[Opening MATERIAL PROVIDED section]

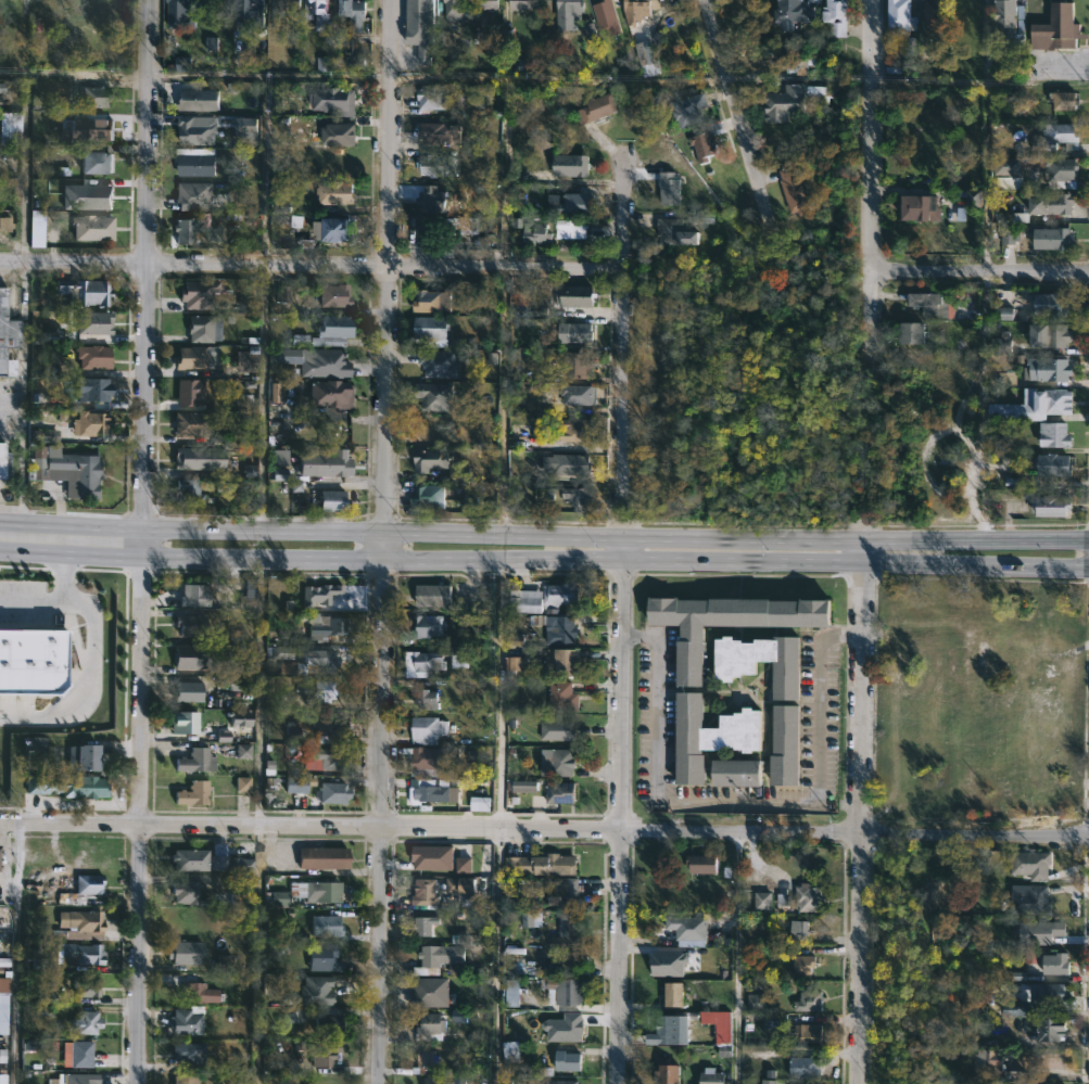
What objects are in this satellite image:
building: (490, 3)
building: (521, 5)
building: (571, 9)
building: (10, 10)
building: (605, 10)
building: (456, 11)
building: (637, 11)
building: (793, 11)
building: (251, 12)
building: (324, 12)
building: (356, 13)
building: (286, 14)
building: (931, 14)
building: (181, 15)
building: (836, 16)
building: (1007, 22)
building: (899, 23)
building: (419, 27)
building: (1055, 28)
building: (643, 57)
building: (20, 58)
building: (183, 63)
building: (356, 63)
building: (323, 64)
road: (76, 77)
road: (730, 87)
building: (1, 88)
building: (96, 97)
building: (201, 99)
building: (432, 99)
building: (1066, 100)
building: (791, 101)
building: (334, 102)
building: (598, 109)
building: (686, 111)
building: (10, 128)
road: (870, 134)
building: (92, 135)
building: (339, 135)
building: (445, 135)
building: (1061, 135)
building: (703, 141)
building: (98, 162)
building: (196, 163)
building: (438, 165)
building: (571, 166)
road: (23, 169)
building: (1058, 171)
building: (1009, 182)
building: (670, 188)
building: (795, 192)
building: (337, 193)
building: (195, 196)
building: (87, 197)
building: (974, 198)
building: (435, 199)
building: (1047, 203)
building: (573, 204)
road: (623, 204)
building: (916, 207)
building: (5, 224)
building: (462, 225)
building: (36, 228)
building: (94, 228)
building: (570, 229)
building: (185, 230)
building: (336, 230)
building: (669, 230)
building: (318, 231)
building: (213, 232)
building: (536, 232)
building: (443, 234)
building: (1052, 238)
road: (310, 264)
road: (979, 272)
building: (285, 291)
building: (86, 293)
building: (200, 294)
building: (335, 296)
building: (574, 296)
building: (435, 301)
building: (927, 304)
building: (1055, 304)
road: (870, 311)
building: (1007, 313)
building: (90, 323)
building: (434, 327)
building: (201, 329)
building: (334, 331)
building: (915, 334)
building: (573, 335)
building: (1051, 336)
building: (7, 337)
building: (94, 357)
building: (194, 358)
building: (323, 363)
building: (443, 363)
building: (573, 364)
building: (1043, 368)
building: (94, 391)
building: (190, 392)
building: (331, 394)
building: (575, 394)
building: (436, 397)
building: (1057, 402)
building: (90, 422)
building: (193, 426)
building: (430, 429)
building: (573, 430)
building: (44, 435)
building: (1054, 435)
building: (279, 458)
building: (192, 459)
building: (2, 460)
building: (326, 464)
building: (439, 464)
building: (571, 465)
building: (1052, 465)
building: (279, 474)
building: (70, 477)
building: (222, 484)
building: (295, 487)
building: (188, 493)
building: (577, 496)
building: (429, 497)
building: (333, 502)
building: (1048, 506)
road: (544, 533)
road: (144, 541)
road: (386, 542)
road: (544, 559)
building: (318, 593)
building: (192, 594)
building: (431, 594)
building: (542, 597)
road: (35, 600)
building: (237, 601)
building: (187, 623)
building: (431, 624)
building: (329, 627)
building: (564, 628)
building: (192, 656)
building: (427, 658)
building: (564, 660)
building: (32, 661)
road: (89, 664)
building: (514, 668)
road: (619, 673)
building: (187, 690)
building: (322, 690)
building: (696, 690)
road: (259, 692)
building: (562, 696)
building: (426, 698)
building: (182, 722)
building: (82, 725)
building: (331, 727)
building: (428, 729)
building: (559, 730)
building: (785, 730)
building: (84, 756)
building: (333, 759)
building: (193, 760)
building: (425, 761)
building: (563, 761)
building: (736, 772)
building: (6, 784)
building: (67, 785)
building: (296, 786)
building: (437, 790)
building: (331, 791)
building: (562, 792)
building: (191, 793)
road: (740, 801)
road: (858, 809)
road: (499, 821)
road: (544, 826)
building: (218, 857)
building: (321, 857)
building: (190, 859)
building: (701, 863)
building: (542, 864)
building: (1033, 864)
building: (240, 865)
building: (89, 884)
building: (463, 884)
building: (187, 891)
building: (324, 891)
building: (425, 895)
building: (810, 896)
building: (1029, 900)
building: (763, 902)
building: (569, 916)
building: (86, 920)
building: (325, 925)
building: (688, 926)
building: (424, 928)
building: (84, 953)
building: (187, 953)
road: (15, 954)
road: (259, 955)
building: (436, 955)
building: (324, 958)
building: (1059, 964)
building: (806, 966)
building: (87, 986)
building: (565, 991)
building: (199, 992)
building: (432, 992)
building: (1050, 992)
building: (670, 994)
building: (2, 1002)
building: (809, 1003)
building: (87, 1022)
building: (185, 1023)
building: (672, 1023)
building: (331, 1024)
building: (430, 1027)
building: (1048, 1028)
building: (810, 1032)
building: (187, 1052)
building: (81, 1053)
building: (324, 1053)
building: (426, 1060)
building: (570, 1061)
building: (985, 1063)
building: (807, 1067)
building: (668, 1074)
building: (713, 1076)
building: (1036, 1078)
building: (74, 1079)
building: (186, 1079)
building: (439, 1080)
building: (563, 1081)
building: (768, 1082)

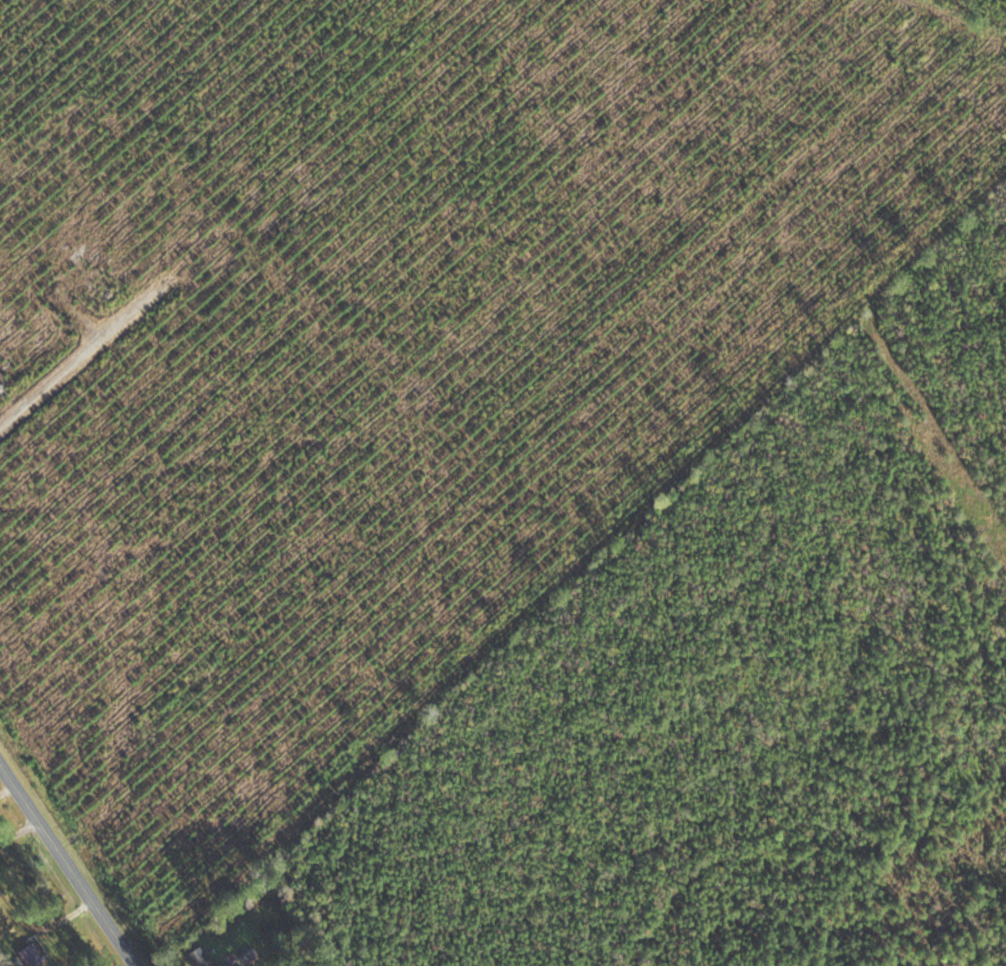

[Closing MATERIAL PROVIDED section]

- **WHAT IS EXPECTED**
Without the pictures, return the entries exactly as they appear.

- **TASK ANSWER**
What objects are in this satellite image:
building: (490, 3)
building: (521, 5)
building: (571, 9)
building: (10, 10)
building: (605, 10)
building: (456, 11)
building: (637, 11)
building: (793, 11)
building: (251, 12)
building: (324, 12)
building: (356, 13)
building: (286, 14)
building: (931, 14)
building: (181, 15)
building: (836, 16)
building: (1007, 22)
building: (899, 23)
building: (419, 27)
building: (1055, 28)
building: (643, 57)
building: (20, 58)
building: (183, 63)
building: (356, 63)
building: (323, 64)
road: (76, 77)
road: (730, 87)
building: (1, 88)
building: (96, 97)
building: (201, 99)
building: (432, 99)
building: (1066, 100)
building: (791, 101)
building: (334, 102)
building: (598, 109)
building: (686, 111)
building: (10, 128)
road: (870, 134)
building: (92, 135)
building: (339, 135)
building: (445, 135)
building: (1061, 135)
building: (703, 141)
building: (98, 162)
building: (196, 163)
building: (438, 165)
building: (571, 166)
road: (23, 169)
building: (1058, 171)
building: (1009, 182)
building: (670, 188)
building: (795, 192)
building: (337, 193)
building: (195, 196)
building: (87, 197)
building: (974, 198)
building: (435, 199)
building: (1047, 203)
building: (573, 204)
road: (623, 204)
building: (916, 207)
building: (5, 224)
building: (462, 225)
building: (36, 228)
building: (94, 228)
building: (570, 229)
building: (185, 230)
building: (336, 230)
building: (669, 230)
building: (318, 231)
building: (213, 232)
building: (536, 232)
building: (443, 234)
building: (1052, 238)
road: (310, 264)
road: (979, 272)
building: (285, 291)
building: (86, 293)
building: (200, 294)
building: (335, 296)
building: (574, 296)
building: (435, 301)
building: (927, 304)
building: (1055, 304)
road: (870, 311)
building: (1007, 313)
building: (90, 323)
building: (434, 327)
building: (201, 329)
building: (334, 331)
building: (915, 334)
building: (573, 335)
building: (1051, 336)
building: (7, 337)
building: (94, 357)
building: (194, 358)
building: (323, 363)
building: (443, 363)
building: (573, 364)
building: (1043, 368)
building: (94, 391)
building: (190, 392)
building: (331, 394)
building: (575, 394)
building: (436, 397)
building: (1057, 402)
building: (90, 422)
building: (193, 426)
building: (430, 429)
building: (573, 430)
building: (44, 435)
building: (1054, 435)
building: (279, 458)
building: (192, 459)
building: (2, 460)
building: (326, 464)
building: (439, 464)
building: (571, 465)
building: (1052, 465)
building: (279, 474)
building: (70, 477)
building: (222, 484)
building: (295, 487)
building: (188, 493)
building: (577, 496)
building: (429, 497)
building: (333, 502)
building: (1048, 506)
road: (544, 533)
road: (144, 541)
road: (386, 542)
road: (544, 559)
building: (318, 593)
building: (192, 594)
building: (431, 594)
building: (542, 597)
road: (35, 600)
building: (237, 601)
building: (187, 623)
building: (431, 624)
building: (329, 627)
building: (564, 628)
building: (192, 656)
building: (427, 658)
building: (564, 660)
building: (32, 661)
road: (89, 664)
building: (514, 668)
road: (619, 673)
building: (187, 690)
building: (322, 690)
building: (696, 690)
road: (259, 692)
building: (562, 696)
building: (426, 698)
building: (182, 722)
building: (82, 725)
building: (331, 727)
building: (428, 729)
building: (559, 730)
building: (785, 730)
building: (84, 756)
building: (333, 759)
building: (193, 760)
building: (425, 761)
building: (563, 761)
building: (736, 772)
building: (6, 784)
building: (67, 785)
building: (296, 786)
building: (437, 790)
building: (331, 791)
building: (562, 792)
building: (191, 793)
road: (740, 801)
road: (858, 809)
road: (499, 821)
road: (544, 826)
building: (218, 857)
building: (321, 857)
building: (190, 859)
building: (701, 863)
building: (542, 864)
building: (1033, 864)
building: (240, 865)
building: (89, 884)
building: (463, 884)
building: (187, 891)
building: (324, 891)
building: (425, 895)
building: (810, 896)
building: (1029, 900)
building: (763, 902)
building: (569, 916)
building: (86, 920)
building: (325, 925)
building: (688, 926)
building: (424, 928)
building: (84, 953)
building: (187, 953)
road: (15, 954)
road: (259, 955)
building: (436, 955)
building: (324, 958)
building: (1059, 964)
building: (806, 966)
building: (87, 986)
building: (565, 991)
building: (199, 992)
building: (432, 992)
building: (1050, 992)
building: (670, 994)
building: (2, 1002)
building: (809, 1003)
building: (87, 1022)
building: (185, 1023)
building: (672, 1023)
building: (331, 1024)
building: (430, 1027)
building: (1048, 1028)
building: (810, 1032)
building: (187, 1052)
building: (81, 1053)
building: (324, 1053)
building: (426, 1060)
building: (570, 1061)
building: (985, 1063)
building: (807, 1067)
building: (668, 1074)
building: (713, 1076)
building: (1036, 1078)
building: (74, 1079)
building: (186, 1079)
building: (439, 1080)
building: (563, 1081)
building: (768, 1082)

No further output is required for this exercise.